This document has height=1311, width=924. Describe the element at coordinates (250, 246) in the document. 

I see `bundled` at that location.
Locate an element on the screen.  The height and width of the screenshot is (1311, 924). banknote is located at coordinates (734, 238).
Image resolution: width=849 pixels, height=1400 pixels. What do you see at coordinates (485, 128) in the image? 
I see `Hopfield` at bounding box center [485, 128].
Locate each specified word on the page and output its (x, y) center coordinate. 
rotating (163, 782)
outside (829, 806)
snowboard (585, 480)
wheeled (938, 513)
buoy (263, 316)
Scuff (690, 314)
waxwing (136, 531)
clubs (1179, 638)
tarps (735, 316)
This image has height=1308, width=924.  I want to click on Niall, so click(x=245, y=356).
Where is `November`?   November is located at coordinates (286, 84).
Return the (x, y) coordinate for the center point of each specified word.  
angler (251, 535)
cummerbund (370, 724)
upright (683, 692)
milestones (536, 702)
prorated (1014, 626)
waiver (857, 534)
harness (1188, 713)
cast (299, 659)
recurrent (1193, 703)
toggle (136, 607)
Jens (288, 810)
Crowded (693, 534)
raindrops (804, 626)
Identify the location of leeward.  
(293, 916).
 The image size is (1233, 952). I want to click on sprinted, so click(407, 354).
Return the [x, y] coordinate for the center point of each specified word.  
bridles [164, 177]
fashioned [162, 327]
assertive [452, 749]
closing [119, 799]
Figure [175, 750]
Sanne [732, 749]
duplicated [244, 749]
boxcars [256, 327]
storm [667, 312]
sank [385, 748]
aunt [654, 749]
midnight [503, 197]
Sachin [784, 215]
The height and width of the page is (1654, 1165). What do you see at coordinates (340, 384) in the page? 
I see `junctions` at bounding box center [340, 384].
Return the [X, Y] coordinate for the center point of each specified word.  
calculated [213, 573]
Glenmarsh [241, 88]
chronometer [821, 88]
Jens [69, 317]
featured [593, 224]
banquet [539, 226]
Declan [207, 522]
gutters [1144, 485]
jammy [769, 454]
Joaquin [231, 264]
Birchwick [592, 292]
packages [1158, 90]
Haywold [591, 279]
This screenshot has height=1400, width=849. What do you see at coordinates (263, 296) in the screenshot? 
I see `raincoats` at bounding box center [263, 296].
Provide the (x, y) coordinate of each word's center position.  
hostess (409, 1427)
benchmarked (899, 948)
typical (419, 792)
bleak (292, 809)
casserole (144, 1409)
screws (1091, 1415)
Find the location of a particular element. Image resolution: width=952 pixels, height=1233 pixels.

## TÂCHE À ACCOMPLIR
Recopiez à l'identique l'ensemble des données ci-dessus, ligne par ligne.

## RÉPONSE PROPOSÉE
This document has height=1311, width=924. Describe the element at coordinates (250, 246) in the document. 

I see `bundled` at that location.
Locate an element on the screen.  The height and width of the screenshot is (1311, 924). banknote is located at coordinates (734, 238).
Image resolution: width=849 pixels, height=1400 pixels. What do you see at coordinates (485, 128) in the image? 
I see `Hopfield` at bounding box center [485, 128].
Locate each specified word on the page and output its (x, y) center coordinate. 
rotating (163, 782)
outside (829, 806)
snowboard (585, 480)
wheeled (938, 513)
buoy (263, 316)
Scuff (690, 314)
waxwing (136, 531)
clubs (1179, 638)
tarps (735, 316)
This image has height=1308, width=924.  I want to click on Niall, so click(x=245, y=356).
Where is `November`?   November is located at coordinates (286, 84).
Return the (x, y) coordinate for the center point of each specified word.  
angler (251, 535)
cummerbund (370, 724)
upright (683, 692)
milestones (536, 702)
prorated (1014, 626)
waiver (857, 534)
harness (1188, 713)
cast (299, 659)
recurrent (1193, 703)
toggle (136, 607)
Jens (288, 810)
Crowded (693, 534)
raindrops (804, 626)
Identify the location of leeward.  
(293, 916).
 The image size is (1233, 952). I want to click on sprinted, so click(407, 354).
Return the [x, y] coordinate for the center point of each specified word.  
bridles [164, 177]
fashioned [162, 327]
assertive [452, 749]
closing [119, 799]
Figure [175, 750]
Sanne [732, 749]
duplicated [244, 749]
boxcars [256, 327]
storm [667, 312]
sank [385, 748]
aunt [654, 749]
midnight [503, 197]
Sachin [784, 215]
The height and width of the page is (1654, 1165). What do you see at coordinates (340, 384) in the page? 
I see `junctions` at bounding box center [340, 384].
Return the [X, Y] coordinate for the center point of each specified word.  
calculated [213, 573]
Glenmarsh [241, 88]
chronometer [821, 88]
Jens [69, 317]
featured [593, 224]
banquet [539, 226]
Declan [207, 522]
gutters [1144, 485]
jammy [769, 454]
Joaquin [231, 264]
Birchwick [592, 292]
packages [1158, 90]
Haywold [591, 279]
This screenshot has height=1400, width=849. What do you see at coordinates (263, 296) in the screenshot? 
I see `raincoats` at bounding box center [263, 296].
Provide the (x, y) coordinate of each word's center position.  
hostess (409, 1427)
benchmarked (899, 948)
typical (419, 792)
bleak (292, 809)
casserole (144, 1409)
screws (1091, 1415)
Find the location of a particular element. Image resolution: width=952 pixels, height=1233 pixels.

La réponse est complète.